Problem to work on: Filter the material below so that only lines containing "resized" remain.

*** Opening Entries shown ***

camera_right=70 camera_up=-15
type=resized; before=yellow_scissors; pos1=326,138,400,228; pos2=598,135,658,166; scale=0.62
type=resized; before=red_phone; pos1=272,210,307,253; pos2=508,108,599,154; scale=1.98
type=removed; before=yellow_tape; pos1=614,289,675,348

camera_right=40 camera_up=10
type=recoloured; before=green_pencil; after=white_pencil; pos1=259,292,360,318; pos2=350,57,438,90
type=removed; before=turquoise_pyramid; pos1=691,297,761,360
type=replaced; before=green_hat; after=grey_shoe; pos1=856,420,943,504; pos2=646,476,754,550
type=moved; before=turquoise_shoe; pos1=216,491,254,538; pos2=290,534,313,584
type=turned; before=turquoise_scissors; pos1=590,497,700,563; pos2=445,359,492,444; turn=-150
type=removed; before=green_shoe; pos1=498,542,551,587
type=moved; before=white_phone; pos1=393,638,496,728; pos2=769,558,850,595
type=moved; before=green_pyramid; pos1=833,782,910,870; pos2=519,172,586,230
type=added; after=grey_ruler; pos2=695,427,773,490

*** Closing Entries shown ***
*** Opening Entries shown ***

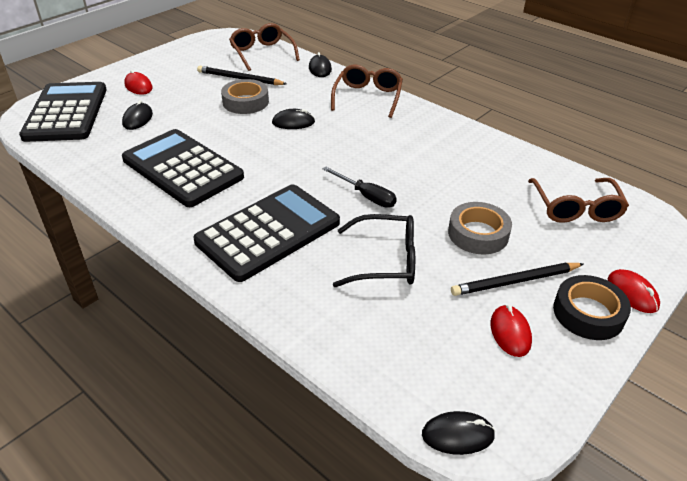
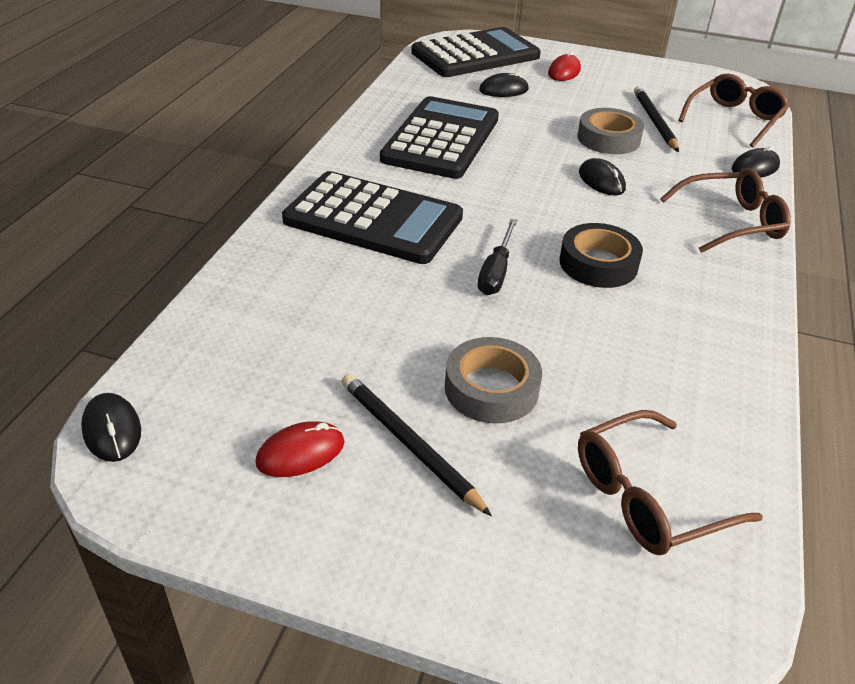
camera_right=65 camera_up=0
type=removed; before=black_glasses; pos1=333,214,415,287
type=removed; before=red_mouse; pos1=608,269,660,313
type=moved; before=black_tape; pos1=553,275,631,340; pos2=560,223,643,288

*** Closing Entries shown ***

Finished exercise:
type=resized; before=yellow_scissors; pos1=326,138,400,228; pos2=598,135,658,166; scale=0.62
type=resized; before=red_phone; pos1=272,210,307,253; pos2=508,108,599,154; scale=1.98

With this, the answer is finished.